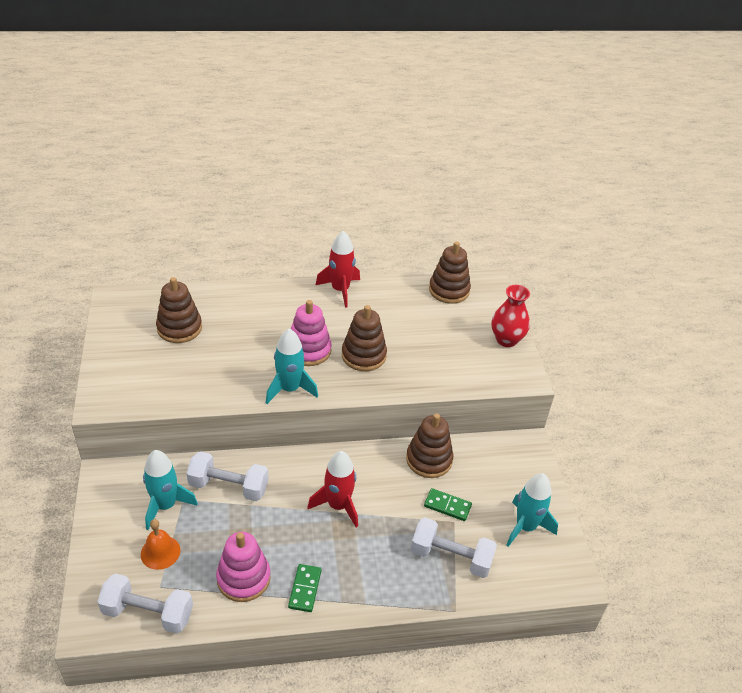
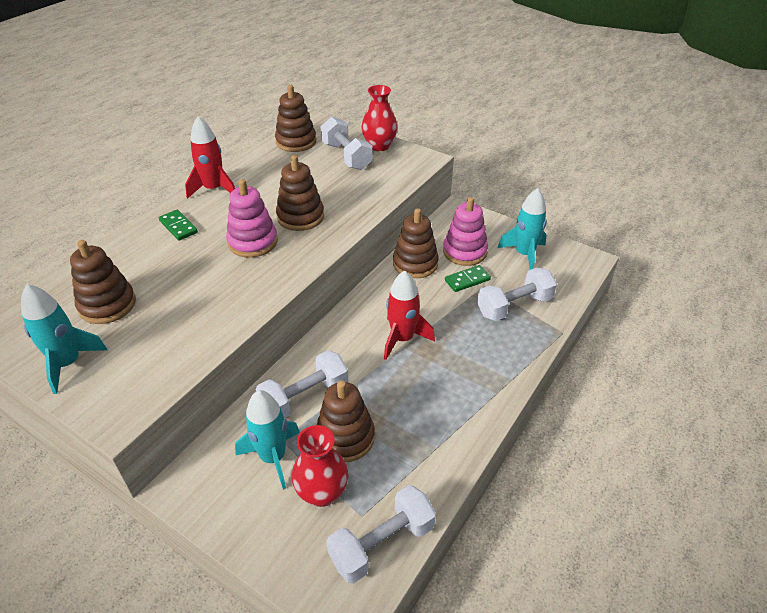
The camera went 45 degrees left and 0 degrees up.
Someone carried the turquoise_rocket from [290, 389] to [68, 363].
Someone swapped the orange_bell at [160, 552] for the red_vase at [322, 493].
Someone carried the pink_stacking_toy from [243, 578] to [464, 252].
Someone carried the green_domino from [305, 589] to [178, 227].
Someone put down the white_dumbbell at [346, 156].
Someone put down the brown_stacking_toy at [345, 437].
....................
Problem details: Would you copy every line from the listing above that has the string "carried" in it?

Task solution:
Someone carried the turquoise_rocket from [290, 389] to [68, 363].
Someone carried the pink_stacking_toy from [243, 578] to [464, 252].
Someone carried the green_domino from [305, 589] to [178, 227].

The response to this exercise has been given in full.